● **What to do**
Return the data below exactly, stopping after the line with "C1: 1.5uF (plus".

[Start of Attachment]

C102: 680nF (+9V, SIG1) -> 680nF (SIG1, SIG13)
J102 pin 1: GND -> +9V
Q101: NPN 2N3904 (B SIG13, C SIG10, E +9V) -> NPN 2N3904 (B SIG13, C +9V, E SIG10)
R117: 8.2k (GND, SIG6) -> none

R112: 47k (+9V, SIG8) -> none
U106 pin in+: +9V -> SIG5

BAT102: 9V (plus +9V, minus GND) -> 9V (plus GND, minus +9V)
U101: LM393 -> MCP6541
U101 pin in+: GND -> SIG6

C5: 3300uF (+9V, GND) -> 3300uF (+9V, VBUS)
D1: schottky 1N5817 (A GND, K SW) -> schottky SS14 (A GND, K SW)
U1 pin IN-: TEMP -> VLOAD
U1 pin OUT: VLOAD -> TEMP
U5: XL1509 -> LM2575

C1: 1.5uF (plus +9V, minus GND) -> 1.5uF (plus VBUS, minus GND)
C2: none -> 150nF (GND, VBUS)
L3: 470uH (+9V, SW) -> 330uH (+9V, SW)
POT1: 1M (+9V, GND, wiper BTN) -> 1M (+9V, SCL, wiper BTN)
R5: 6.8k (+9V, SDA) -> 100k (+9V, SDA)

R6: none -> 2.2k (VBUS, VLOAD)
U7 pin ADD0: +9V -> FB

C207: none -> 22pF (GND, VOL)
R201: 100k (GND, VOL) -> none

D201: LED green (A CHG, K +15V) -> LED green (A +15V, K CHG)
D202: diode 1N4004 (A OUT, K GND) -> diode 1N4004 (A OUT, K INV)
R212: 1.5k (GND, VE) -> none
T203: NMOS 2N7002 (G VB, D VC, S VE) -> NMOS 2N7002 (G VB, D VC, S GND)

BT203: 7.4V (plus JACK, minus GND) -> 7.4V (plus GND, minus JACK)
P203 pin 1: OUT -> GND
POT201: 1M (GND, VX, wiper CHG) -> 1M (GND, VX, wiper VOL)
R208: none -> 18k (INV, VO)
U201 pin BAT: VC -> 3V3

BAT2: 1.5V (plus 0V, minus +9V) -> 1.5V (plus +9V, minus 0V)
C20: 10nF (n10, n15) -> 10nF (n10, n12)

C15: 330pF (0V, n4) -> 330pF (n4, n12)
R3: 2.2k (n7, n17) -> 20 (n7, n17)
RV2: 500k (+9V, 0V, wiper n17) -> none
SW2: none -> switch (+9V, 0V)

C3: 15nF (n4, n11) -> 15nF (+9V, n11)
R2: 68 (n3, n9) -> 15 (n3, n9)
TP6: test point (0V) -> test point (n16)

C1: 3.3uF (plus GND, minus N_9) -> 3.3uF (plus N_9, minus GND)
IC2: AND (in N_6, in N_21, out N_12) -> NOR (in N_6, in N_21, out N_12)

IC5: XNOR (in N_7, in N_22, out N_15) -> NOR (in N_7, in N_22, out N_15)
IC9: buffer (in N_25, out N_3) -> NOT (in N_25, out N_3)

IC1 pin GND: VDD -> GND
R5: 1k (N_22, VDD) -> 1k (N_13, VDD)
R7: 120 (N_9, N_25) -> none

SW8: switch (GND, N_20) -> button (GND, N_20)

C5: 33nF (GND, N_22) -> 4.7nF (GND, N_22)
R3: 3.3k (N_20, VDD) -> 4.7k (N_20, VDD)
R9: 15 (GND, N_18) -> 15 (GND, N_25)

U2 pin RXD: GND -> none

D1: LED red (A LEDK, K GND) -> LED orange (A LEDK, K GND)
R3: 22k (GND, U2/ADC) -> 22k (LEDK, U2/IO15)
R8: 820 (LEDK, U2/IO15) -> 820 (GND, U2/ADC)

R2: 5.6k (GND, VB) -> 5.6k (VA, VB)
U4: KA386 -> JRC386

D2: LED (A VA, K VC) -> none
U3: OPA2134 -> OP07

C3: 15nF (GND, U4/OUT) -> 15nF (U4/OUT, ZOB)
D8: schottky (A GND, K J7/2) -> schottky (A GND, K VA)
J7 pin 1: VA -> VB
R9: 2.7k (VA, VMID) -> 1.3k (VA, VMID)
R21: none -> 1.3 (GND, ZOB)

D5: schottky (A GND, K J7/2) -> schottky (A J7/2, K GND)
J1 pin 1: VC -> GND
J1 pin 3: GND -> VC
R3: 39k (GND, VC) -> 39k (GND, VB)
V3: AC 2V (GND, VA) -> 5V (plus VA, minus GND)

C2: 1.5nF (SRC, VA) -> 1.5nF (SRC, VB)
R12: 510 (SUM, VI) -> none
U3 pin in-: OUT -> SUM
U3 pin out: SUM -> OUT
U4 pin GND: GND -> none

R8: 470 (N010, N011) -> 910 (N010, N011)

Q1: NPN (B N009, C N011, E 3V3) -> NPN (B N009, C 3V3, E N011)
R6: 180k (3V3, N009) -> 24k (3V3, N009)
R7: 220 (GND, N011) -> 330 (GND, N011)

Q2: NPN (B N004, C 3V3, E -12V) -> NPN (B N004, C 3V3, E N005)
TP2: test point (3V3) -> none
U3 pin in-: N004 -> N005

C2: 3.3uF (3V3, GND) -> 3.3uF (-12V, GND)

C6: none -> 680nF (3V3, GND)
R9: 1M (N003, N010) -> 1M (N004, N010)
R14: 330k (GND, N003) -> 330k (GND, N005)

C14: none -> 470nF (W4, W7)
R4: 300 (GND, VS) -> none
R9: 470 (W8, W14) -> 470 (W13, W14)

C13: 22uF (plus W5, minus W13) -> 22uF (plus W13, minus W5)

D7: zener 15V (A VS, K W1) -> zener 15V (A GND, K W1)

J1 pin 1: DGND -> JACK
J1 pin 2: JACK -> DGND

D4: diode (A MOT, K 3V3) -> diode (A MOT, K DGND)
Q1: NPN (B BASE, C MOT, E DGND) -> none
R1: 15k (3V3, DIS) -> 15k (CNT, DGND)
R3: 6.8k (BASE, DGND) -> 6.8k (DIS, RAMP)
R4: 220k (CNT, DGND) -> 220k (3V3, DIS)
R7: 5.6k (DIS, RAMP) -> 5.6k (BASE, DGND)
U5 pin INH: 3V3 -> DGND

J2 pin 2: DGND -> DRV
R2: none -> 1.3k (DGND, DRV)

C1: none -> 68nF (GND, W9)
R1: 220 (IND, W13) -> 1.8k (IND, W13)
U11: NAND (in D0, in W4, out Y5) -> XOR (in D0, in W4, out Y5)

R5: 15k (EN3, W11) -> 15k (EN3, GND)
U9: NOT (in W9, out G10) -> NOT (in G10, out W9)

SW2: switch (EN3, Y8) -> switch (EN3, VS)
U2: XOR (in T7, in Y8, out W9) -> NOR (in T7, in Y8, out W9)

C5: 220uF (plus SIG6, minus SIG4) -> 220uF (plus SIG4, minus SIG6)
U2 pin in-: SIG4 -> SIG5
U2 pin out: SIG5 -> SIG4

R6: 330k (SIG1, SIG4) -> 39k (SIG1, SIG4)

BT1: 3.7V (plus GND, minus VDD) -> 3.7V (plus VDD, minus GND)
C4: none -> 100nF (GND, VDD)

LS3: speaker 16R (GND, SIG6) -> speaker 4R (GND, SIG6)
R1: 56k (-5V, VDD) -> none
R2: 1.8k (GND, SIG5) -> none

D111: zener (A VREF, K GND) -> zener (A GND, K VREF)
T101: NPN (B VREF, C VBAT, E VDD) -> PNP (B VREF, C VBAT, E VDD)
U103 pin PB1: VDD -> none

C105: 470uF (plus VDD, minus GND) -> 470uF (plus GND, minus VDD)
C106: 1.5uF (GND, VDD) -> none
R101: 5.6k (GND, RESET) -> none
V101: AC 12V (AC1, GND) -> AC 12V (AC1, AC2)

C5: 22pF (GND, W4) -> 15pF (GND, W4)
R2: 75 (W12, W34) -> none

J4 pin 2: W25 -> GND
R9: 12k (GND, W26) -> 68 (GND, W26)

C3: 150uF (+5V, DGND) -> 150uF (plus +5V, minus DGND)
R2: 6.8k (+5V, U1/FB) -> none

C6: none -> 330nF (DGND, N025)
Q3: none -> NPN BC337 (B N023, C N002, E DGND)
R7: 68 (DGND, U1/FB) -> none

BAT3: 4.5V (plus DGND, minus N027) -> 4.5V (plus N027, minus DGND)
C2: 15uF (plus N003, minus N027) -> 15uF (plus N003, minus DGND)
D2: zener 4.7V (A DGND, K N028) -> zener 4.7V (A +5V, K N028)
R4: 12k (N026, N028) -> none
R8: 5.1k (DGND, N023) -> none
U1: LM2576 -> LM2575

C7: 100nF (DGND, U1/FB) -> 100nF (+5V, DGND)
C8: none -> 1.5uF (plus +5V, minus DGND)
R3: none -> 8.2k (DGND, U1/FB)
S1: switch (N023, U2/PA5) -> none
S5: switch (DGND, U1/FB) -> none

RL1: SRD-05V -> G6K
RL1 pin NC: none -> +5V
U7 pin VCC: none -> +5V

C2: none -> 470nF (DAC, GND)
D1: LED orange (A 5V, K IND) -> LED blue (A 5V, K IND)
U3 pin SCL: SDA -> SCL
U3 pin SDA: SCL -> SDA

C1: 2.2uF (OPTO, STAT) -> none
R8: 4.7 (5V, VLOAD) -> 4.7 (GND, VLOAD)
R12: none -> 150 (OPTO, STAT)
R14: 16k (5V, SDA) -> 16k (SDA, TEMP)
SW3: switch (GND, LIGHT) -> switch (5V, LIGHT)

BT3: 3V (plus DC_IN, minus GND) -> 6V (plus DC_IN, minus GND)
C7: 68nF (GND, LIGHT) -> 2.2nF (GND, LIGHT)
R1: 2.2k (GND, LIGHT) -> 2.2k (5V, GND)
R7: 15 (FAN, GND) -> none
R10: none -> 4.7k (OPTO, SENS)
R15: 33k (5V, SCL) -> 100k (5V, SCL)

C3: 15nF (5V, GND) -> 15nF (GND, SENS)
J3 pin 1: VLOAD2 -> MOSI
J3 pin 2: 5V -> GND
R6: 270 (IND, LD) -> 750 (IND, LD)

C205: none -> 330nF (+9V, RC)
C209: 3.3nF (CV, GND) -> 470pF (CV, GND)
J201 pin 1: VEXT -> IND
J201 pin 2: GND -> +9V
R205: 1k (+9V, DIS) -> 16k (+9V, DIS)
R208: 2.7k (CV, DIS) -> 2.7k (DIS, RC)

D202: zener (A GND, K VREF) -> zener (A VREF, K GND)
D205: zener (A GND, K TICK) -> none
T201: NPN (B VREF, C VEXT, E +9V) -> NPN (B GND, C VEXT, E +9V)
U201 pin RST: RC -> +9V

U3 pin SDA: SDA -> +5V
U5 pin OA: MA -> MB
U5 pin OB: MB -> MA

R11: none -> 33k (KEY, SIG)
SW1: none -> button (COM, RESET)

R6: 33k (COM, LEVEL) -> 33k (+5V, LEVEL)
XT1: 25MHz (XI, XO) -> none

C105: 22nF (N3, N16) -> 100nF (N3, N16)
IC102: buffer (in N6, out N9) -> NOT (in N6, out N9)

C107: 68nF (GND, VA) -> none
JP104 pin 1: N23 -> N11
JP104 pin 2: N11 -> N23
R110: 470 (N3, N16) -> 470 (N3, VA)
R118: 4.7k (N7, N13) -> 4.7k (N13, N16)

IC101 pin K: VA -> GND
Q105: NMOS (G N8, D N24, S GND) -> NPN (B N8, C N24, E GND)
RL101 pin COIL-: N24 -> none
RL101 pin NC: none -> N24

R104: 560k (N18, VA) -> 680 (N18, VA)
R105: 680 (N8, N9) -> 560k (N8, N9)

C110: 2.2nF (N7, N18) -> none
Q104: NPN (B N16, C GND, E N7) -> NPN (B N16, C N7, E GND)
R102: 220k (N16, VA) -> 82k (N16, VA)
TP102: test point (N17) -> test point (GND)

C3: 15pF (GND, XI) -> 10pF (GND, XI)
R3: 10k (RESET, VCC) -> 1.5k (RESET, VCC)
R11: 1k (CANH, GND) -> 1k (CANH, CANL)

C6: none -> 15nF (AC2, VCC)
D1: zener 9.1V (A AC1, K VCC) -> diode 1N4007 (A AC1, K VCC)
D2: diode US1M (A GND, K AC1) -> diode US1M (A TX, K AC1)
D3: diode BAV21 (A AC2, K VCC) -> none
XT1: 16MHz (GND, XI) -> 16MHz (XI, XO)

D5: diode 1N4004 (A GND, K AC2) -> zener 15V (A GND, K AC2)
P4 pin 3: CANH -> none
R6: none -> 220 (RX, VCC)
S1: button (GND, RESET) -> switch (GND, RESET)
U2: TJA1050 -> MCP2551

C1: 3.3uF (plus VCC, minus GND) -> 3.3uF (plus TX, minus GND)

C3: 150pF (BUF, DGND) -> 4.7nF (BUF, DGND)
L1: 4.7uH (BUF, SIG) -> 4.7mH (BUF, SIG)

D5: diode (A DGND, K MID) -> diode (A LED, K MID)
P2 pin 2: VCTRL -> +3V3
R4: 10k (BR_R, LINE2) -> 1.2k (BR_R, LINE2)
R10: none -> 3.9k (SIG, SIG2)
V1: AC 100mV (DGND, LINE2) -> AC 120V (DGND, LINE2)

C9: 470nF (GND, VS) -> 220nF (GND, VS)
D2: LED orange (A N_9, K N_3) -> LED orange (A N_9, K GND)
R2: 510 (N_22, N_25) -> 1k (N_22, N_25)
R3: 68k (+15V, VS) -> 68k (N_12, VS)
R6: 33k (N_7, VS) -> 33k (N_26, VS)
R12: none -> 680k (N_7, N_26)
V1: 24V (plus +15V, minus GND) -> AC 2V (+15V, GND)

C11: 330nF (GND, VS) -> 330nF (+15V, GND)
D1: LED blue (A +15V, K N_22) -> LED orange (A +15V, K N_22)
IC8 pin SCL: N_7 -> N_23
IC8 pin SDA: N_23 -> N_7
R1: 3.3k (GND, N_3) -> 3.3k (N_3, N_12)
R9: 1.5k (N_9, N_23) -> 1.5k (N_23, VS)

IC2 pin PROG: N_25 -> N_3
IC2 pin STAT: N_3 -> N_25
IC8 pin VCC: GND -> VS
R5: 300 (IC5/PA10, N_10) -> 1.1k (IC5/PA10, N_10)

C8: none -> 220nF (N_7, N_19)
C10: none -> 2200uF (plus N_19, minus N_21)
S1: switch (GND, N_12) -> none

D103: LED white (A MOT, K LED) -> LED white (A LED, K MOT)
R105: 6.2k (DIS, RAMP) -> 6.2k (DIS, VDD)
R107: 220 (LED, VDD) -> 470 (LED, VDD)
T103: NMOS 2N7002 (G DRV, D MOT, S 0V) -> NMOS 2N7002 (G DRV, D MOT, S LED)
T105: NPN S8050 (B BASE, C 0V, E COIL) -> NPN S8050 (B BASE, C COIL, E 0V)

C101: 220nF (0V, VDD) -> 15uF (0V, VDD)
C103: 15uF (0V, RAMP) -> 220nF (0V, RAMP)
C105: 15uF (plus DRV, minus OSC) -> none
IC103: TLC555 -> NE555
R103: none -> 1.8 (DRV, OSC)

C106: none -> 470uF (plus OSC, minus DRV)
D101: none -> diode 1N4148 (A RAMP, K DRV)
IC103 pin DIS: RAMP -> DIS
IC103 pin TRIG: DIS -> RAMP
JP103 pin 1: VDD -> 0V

[End of Attachment]

● **Task solution**
C102: 680nF (+9V, SIG1) -> 680nF (SIG1, SIG13)
J102 pin 1: GND -> +9V
Q101: NPN 2N3904 (B SIG13, C SIG10, E +9V) -> NPN 2N3904 (B SIG13, C +9V, E SIG10)
R117: 8.2k (GND, SIG6) -> none

R112: 47k (+9V, SIG8) -> none
U106 pin in+: +9V -> SIG5

BAT102: 9V (plus +9V, minus GND) -> 9V (plus GND, minus +9V)
U101: LM393 -> MCP6541
U101 pin in+: GND -> SIG6

C5: 3300uF (+9V, GND) -> 3300uF (+9V, VBUS)
D1: schottky 1N5817 (A GND, K SW) -> schottky SS14 (A GND, K SW)
U1 pin IN-: TEMP -> VLOAD
U1 pin OUT: VLOAD -> TEMP
U5: XL1509 -> LM2575

C1: 1.5uF (plus +9V, minus GND) -> 1.5uF (plus VBUS, minus GND)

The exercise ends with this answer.